**AVAILABLE DATA:**
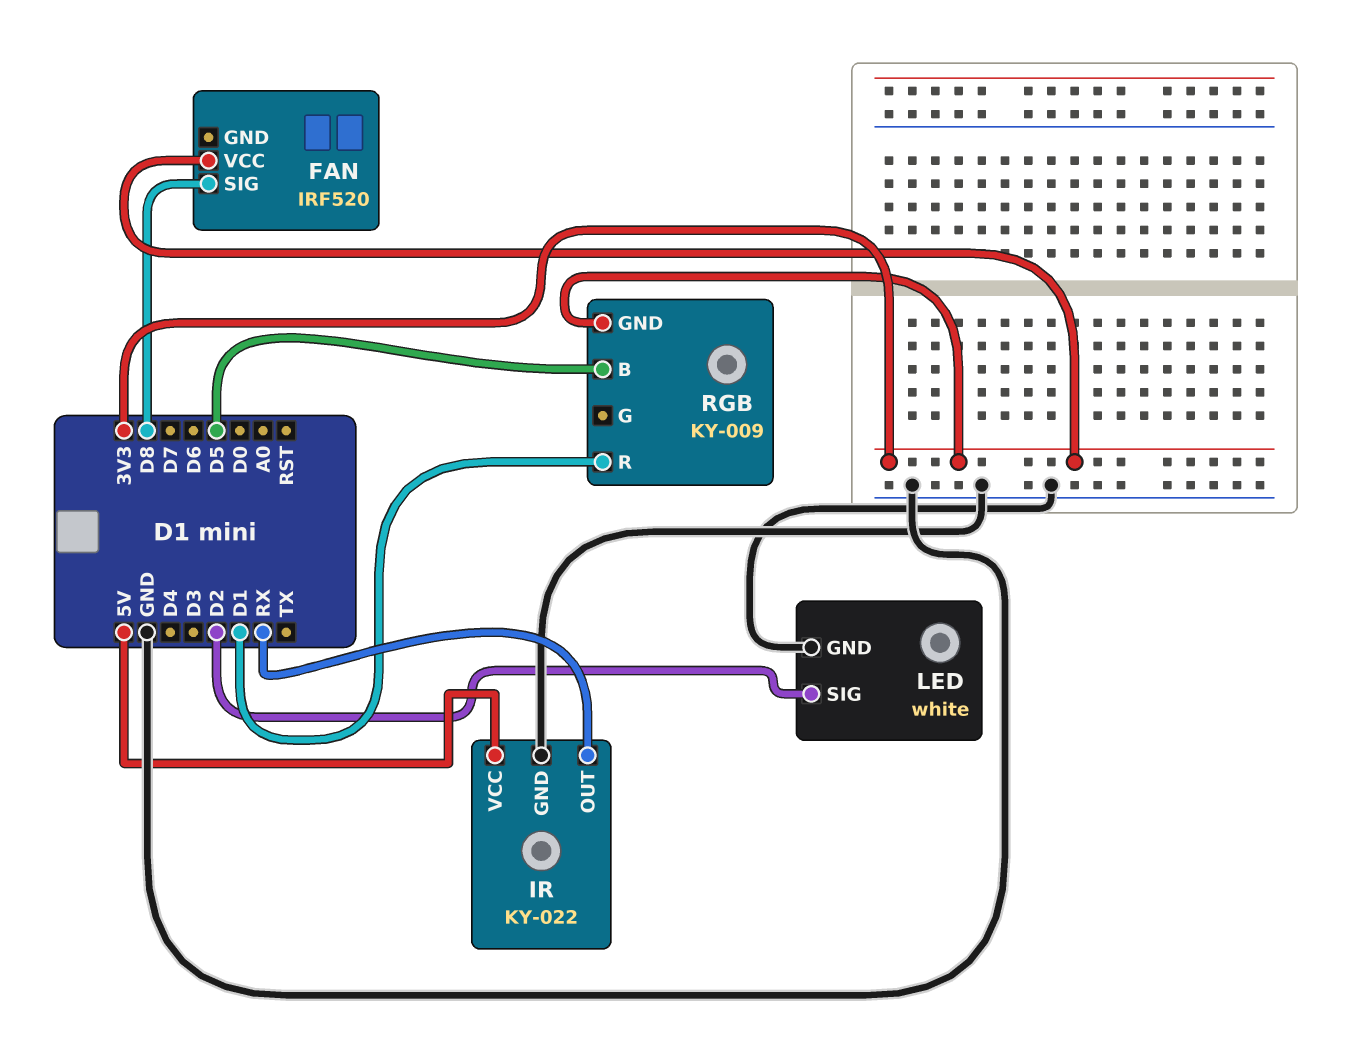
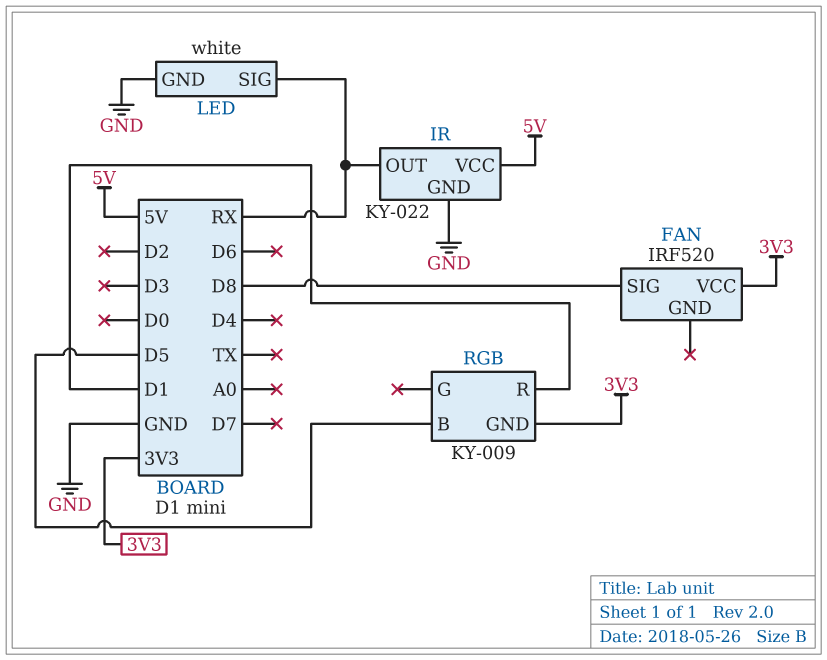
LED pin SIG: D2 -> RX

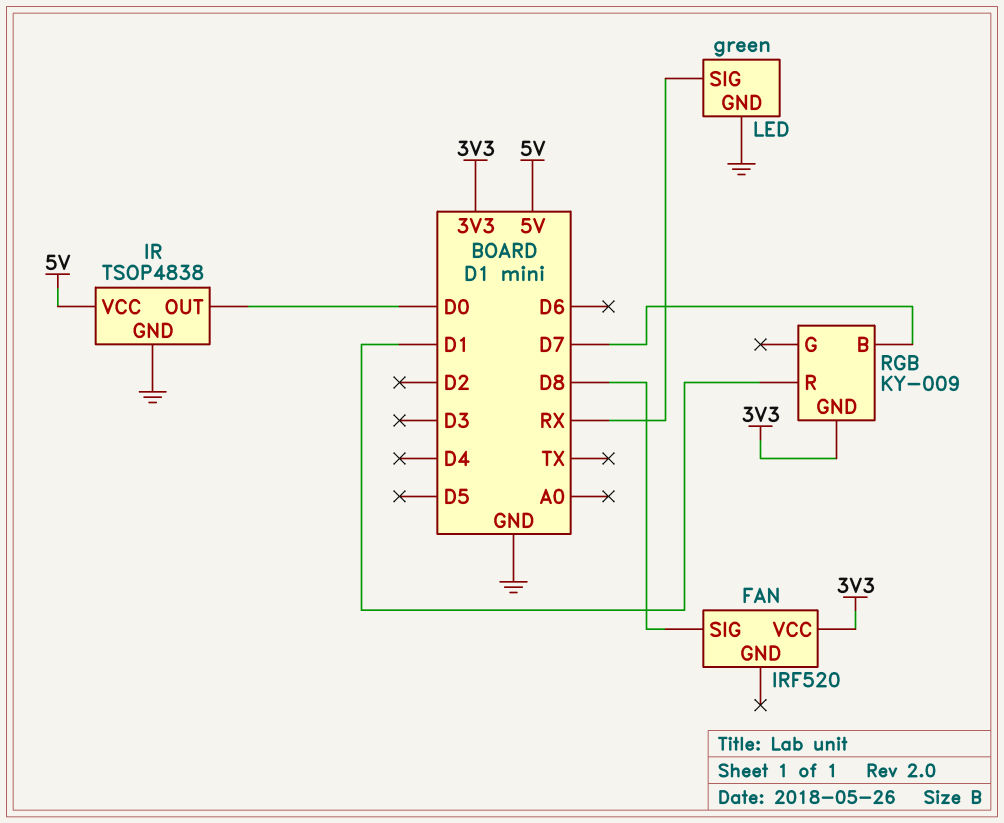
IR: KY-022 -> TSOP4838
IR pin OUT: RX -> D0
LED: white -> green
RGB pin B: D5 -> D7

**TASK DIRECTIONS:**
Retype all the data exactly; skip the pictures.

**TASK RESULT:**
LED pin SIG: D2 -> RX

IR: KY-022 -> TSOP4838
IR pin OUT: RX -> D0
LED: white -> green
RGB pin B: D5 -> D7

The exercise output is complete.